» **Requirement**:
In the records below, find the line containing "purple trapezoid: (371, 491)" and the line containing "cyan triangle: (89, 92) -> (61, 33), moved". Give again exactly those lines and every line between them, omitting the pictures.

» **Available data**:
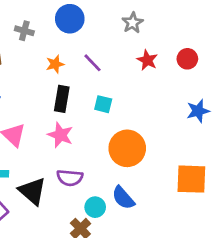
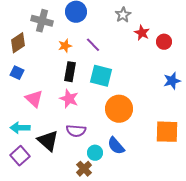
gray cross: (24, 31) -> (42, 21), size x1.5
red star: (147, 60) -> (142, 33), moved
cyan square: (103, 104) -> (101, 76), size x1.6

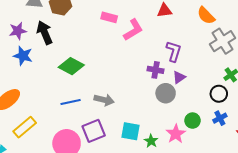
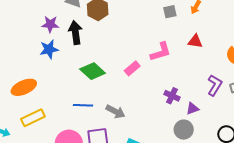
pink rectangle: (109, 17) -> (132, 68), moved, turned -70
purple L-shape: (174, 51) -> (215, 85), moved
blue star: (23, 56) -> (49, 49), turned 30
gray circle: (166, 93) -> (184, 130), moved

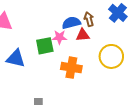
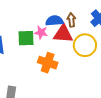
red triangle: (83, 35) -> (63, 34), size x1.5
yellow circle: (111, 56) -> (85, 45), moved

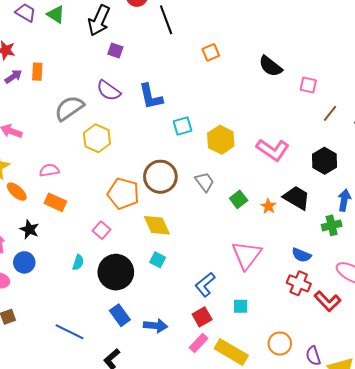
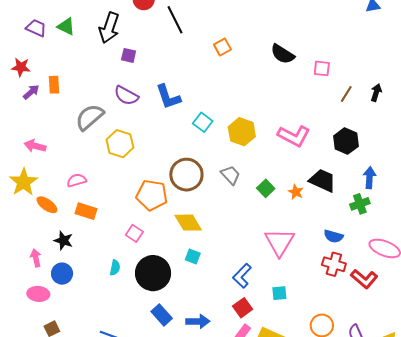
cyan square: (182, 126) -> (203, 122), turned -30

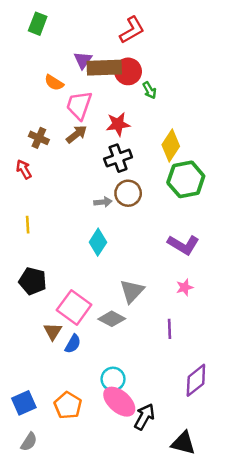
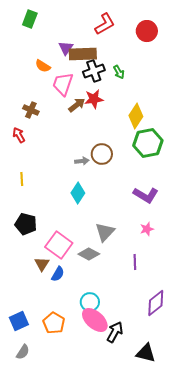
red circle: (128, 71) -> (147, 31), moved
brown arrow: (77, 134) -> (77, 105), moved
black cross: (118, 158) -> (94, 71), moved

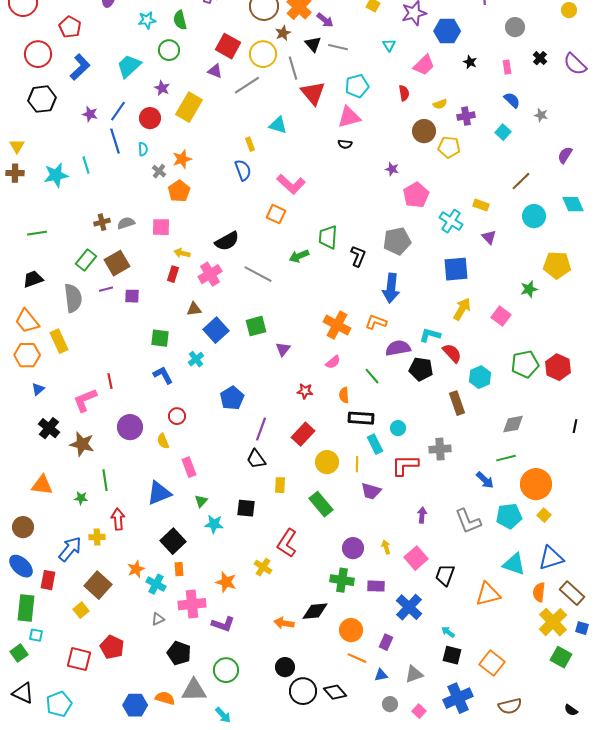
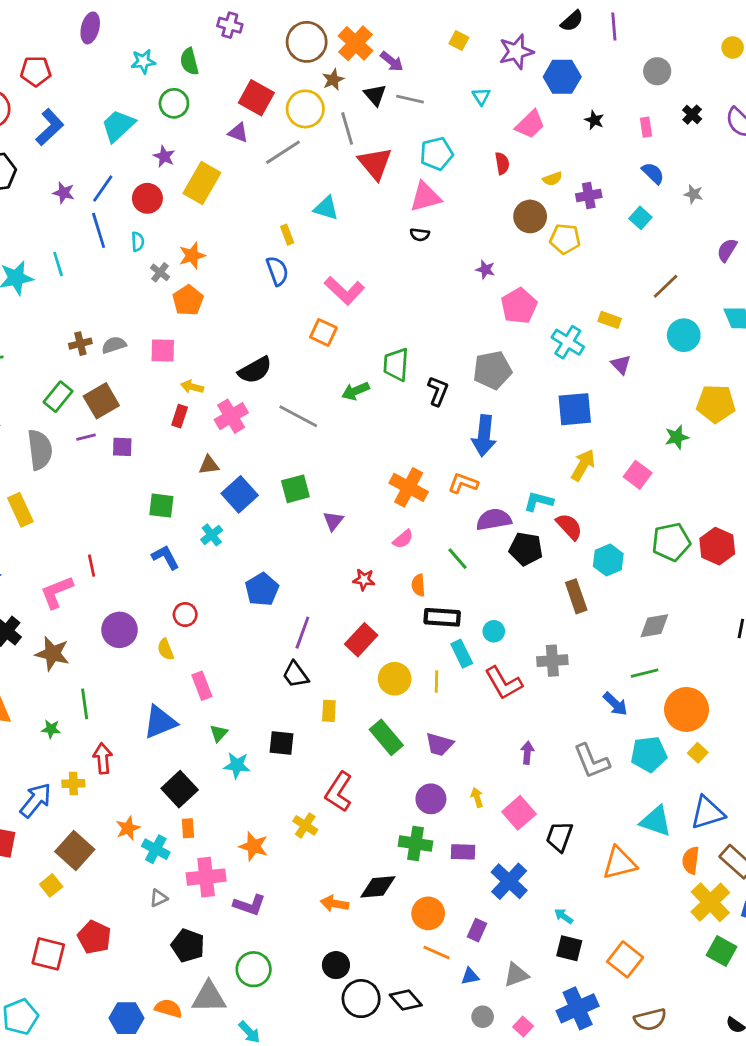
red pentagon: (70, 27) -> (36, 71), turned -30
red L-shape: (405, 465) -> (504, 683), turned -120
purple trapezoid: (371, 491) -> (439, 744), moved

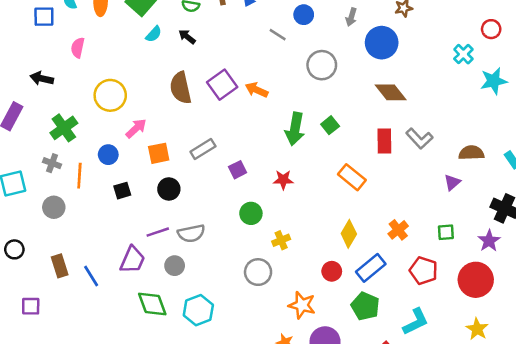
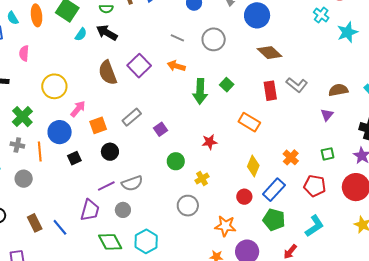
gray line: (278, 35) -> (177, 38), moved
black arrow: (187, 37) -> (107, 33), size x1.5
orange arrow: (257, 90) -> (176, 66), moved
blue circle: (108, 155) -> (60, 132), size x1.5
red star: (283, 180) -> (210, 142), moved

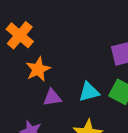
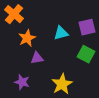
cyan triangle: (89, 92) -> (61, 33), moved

...

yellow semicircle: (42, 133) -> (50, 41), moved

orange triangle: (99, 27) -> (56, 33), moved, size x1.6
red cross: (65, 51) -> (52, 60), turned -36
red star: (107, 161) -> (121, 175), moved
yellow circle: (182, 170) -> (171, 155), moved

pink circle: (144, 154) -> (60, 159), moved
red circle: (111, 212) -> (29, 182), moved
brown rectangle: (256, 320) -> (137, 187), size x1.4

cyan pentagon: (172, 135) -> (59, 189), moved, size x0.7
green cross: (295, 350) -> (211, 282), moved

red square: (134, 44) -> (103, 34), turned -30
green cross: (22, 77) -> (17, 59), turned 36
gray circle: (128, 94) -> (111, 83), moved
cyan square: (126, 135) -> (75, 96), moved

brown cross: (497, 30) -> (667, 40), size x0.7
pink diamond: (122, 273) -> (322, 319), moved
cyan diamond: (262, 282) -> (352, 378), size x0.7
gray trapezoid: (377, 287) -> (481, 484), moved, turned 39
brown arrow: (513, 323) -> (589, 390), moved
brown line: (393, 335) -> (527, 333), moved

» **Solution**:
purple trapezoid: (371, 491) -> (439, 744), moved

gray line: (278, 35) -> (177, 38), moved
black arrow: (187, 37) -> (107, 33), size x1.5
orange arrow: (257, 90) -> (176, 66), moved
blue circle: (108, 155) -> (60, 132), size x1.5
red star: (283, 180) -> (210, 142), moved

cyan triangle: (89, 92) -> (61, 33), moved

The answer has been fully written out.